* [ACTIVITY]: Leave out the pictures, then return the records word for word.

* [DATASET RECORDS]:
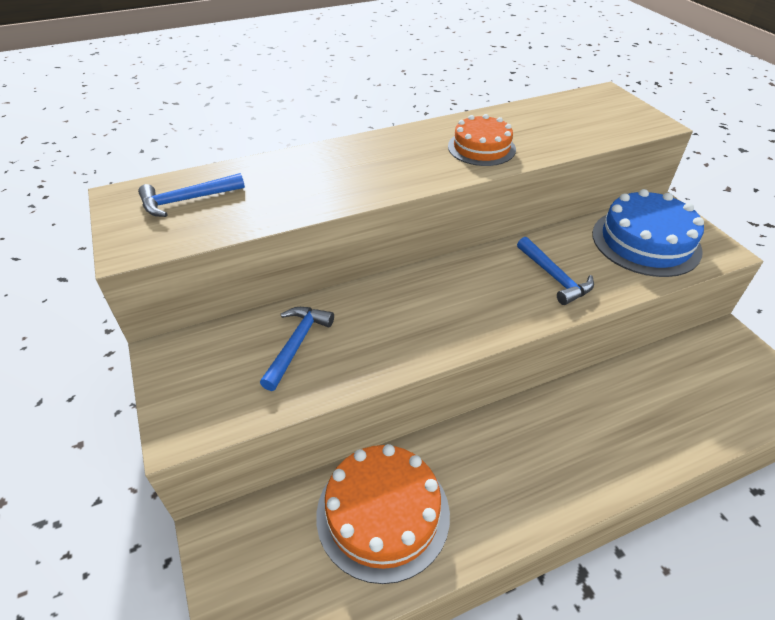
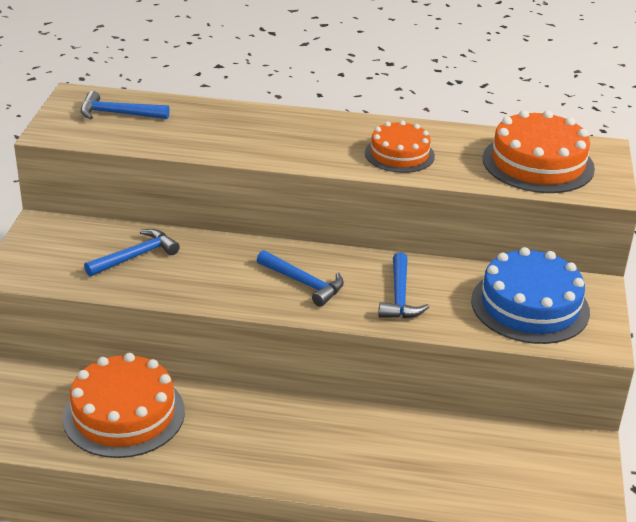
camera: 30 degrees right, 10 degrees down
(471, 300) = (303, 283): none -> blue hammer
(584, 119) = (538, 163): none -> orange cake

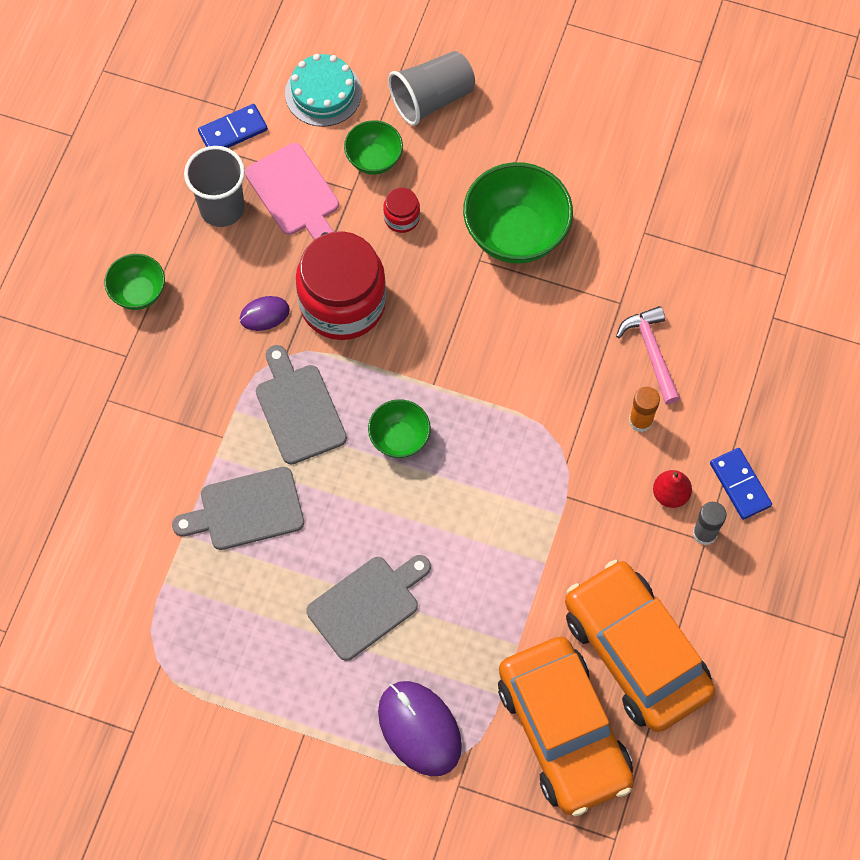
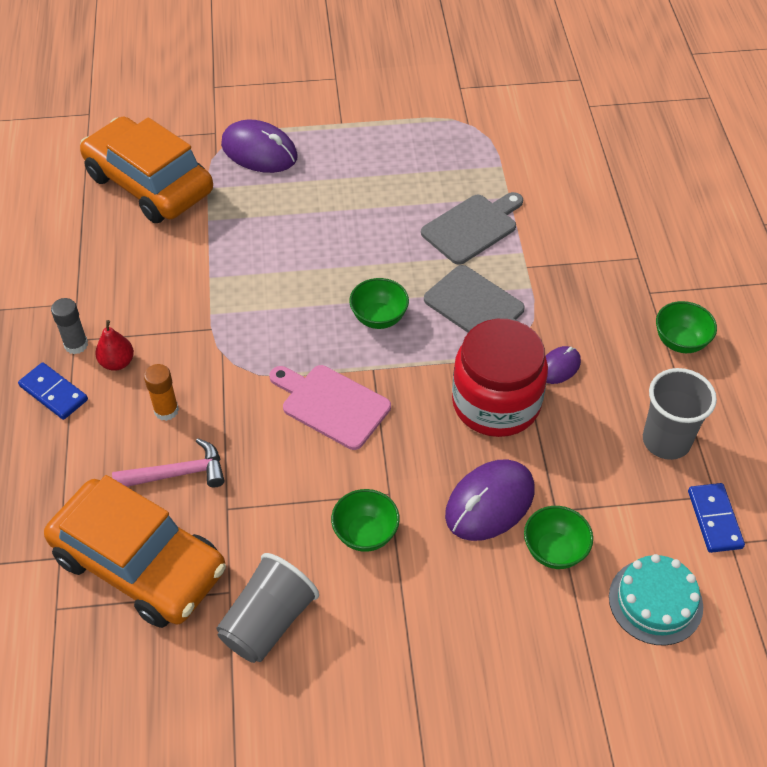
camera: 155 degrees right, 15 degrees down
(233, 131) = (714, 519): blue domino -> blue domino turned 45 degrees counterclockwise
(295, 194) = (608, 483): pink cutting board -> pink cutting board (331, 405)
(367, 604) = (339, 204): grey cutting board -> none
(401, 218) = (489, 502): red jar -> purple mouse
(432, 99) = (536, 647): grey cup -> grey cup (268, 622)
(515, 234) = (365, 534): green bowl -> green bowl, size x0.55
(635, 652) = (109, 246): orange car -> orange car (140, 564)
(651, 352) = (177, 473): pink hammer -> pink hammer turned 60 degrees counterclockwise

* [ANSWER SECTION]:
camera: 30 degrees right, 10 degrees down
(471, 300) = (303, 283): none -> blue hammer
(584, 119) = (538, 163): none -> orange cake

camera: 155 degrees right, 15 degrees down
(233, 131) = (714, 519): blue domino -> blue domino turned 45 degrees counterclockwise
(295, 194) = (608, 483): pink cutting board -> pink cutting board (331, 405)
(367, 604) = (339, 204): grey cutting board -> none
(401, 218) = (489, 502): red jar -> purple mouse
(432, 99) = (536, 647): grey cup -> grey cup (268, 622)
(515, 234) = (365, 534): green bowl -> green bowl, size x0.55
(635, 652) = (109, 246): orange car -> orange car (140, 564)
(651, 352) = (177, 473): pink hammer -> pink hammer turned 60 degrees counterclockwise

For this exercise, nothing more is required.